* [Given task]:
In the material, take the lines from the one containing "gray rectangle at" up to and including the one containing "red trapezoid: rotated 16 degrees clockwise". Change "counterclockwise" to "anticlockwise" wherever it appears in them, leave all else as is, and write out only those lines.
start
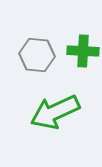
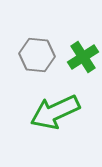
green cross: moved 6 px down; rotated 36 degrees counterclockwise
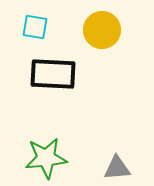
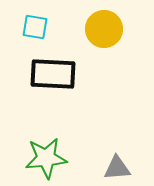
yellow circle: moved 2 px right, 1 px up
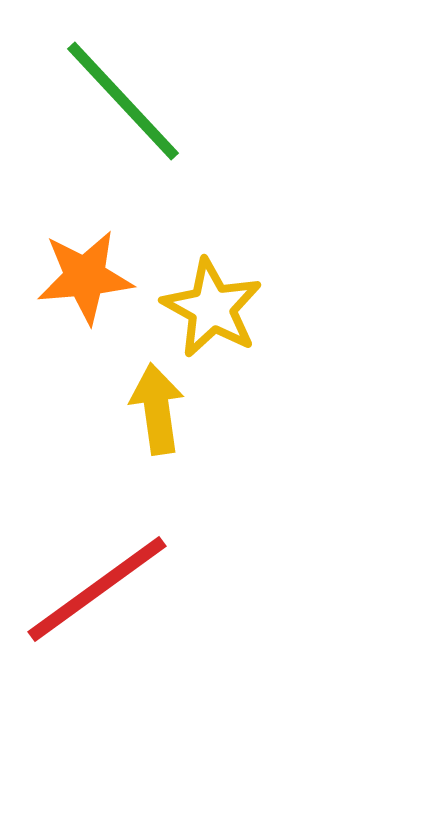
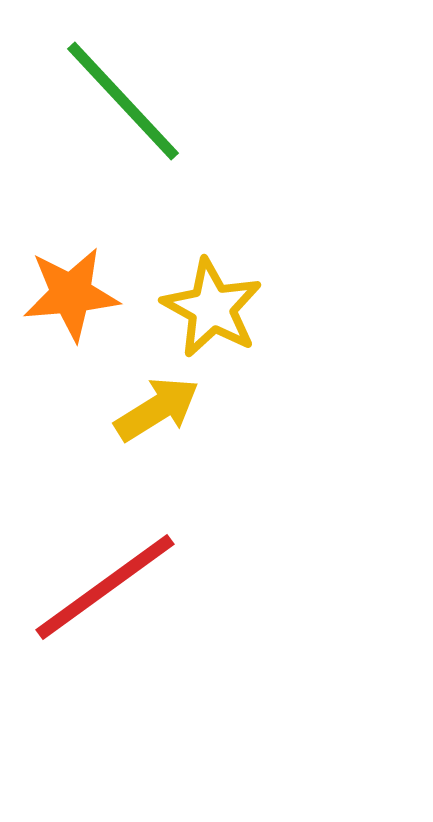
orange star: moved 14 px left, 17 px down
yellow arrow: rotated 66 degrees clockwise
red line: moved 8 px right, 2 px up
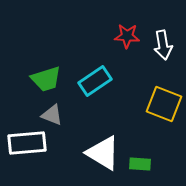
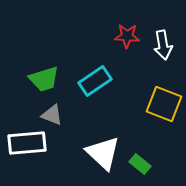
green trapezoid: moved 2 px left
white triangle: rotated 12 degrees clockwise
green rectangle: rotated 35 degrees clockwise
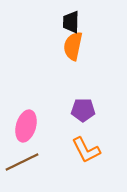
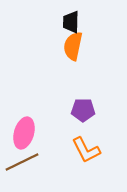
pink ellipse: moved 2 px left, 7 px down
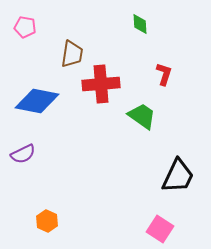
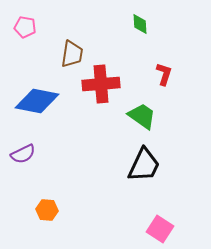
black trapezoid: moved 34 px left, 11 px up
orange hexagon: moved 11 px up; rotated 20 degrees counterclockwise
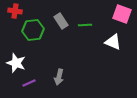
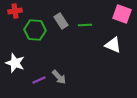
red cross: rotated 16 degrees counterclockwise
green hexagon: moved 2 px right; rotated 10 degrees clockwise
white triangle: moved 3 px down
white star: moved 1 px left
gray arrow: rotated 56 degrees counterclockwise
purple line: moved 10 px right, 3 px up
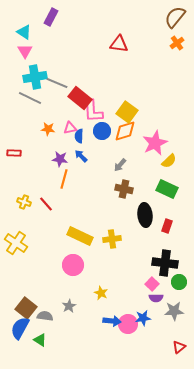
end
start
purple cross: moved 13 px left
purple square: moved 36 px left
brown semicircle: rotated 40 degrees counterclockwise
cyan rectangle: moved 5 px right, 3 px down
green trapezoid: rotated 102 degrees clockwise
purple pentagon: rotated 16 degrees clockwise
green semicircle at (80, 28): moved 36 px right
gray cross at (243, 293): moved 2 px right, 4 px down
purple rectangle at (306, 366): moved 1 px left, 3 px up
end
start
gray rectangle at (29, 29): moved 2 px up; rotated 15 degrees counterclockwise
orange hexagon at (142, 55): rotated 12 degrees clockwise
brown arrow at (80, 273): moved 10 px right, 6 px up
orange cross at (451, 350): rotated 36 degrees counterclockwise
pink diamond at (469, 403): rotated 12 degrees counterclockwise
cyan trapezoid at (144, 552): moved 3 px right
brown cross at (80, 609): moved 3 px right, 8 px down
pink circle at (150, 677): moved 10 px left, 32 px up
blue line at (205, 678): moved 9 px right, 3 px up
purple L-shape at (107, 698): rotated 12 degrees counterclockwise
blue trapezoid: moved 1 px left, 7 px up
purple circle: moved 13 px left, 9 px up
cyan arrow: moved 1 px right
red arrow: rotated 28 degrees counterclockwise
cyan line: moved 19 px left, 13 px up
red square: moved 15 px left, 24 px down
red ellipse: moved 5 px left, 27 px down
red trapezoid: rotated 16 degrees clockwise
end
* [Problem solution]:
gray rectangle at (29, 29): moved 2 px up; rotated 15 degrees anticlockwise
orange hexagon at (142, 55): rotated 12 degrees clockwise
brown arrow at (80, 273): moved 10 px right, 6 px up
orange cross at (451, 350): rotated 36 degrees anticlockwise
pink diamond at (469, 403): rotated 12 degrees anticlockwise
cyan trapezoid at (144, 552): moved 3 px right
brown cross at (80, 609): moved 3 px right, 8 px down
pink circle at (150, 677): moved 10 px left, 32 px up
blue line at (205, 678): moved 9 px right, 3 px up
purple L-shape at (107, 698): rotated 12 degrees anticlockwise
blue trapezoid: moved 1 px left, 7 px up
purple circle: moved 13 px left, 9 px up
cyan arrow: moved 1 px right
red arrow: rotated 28 degrees anticlockwise
cyan line: moved 19 px left, 13 px up
red square: moved 15 px left, 24 px down
red ellipse: moved 5 px left, 27 px down
red trapezoid: rotated 16 degrees clockwise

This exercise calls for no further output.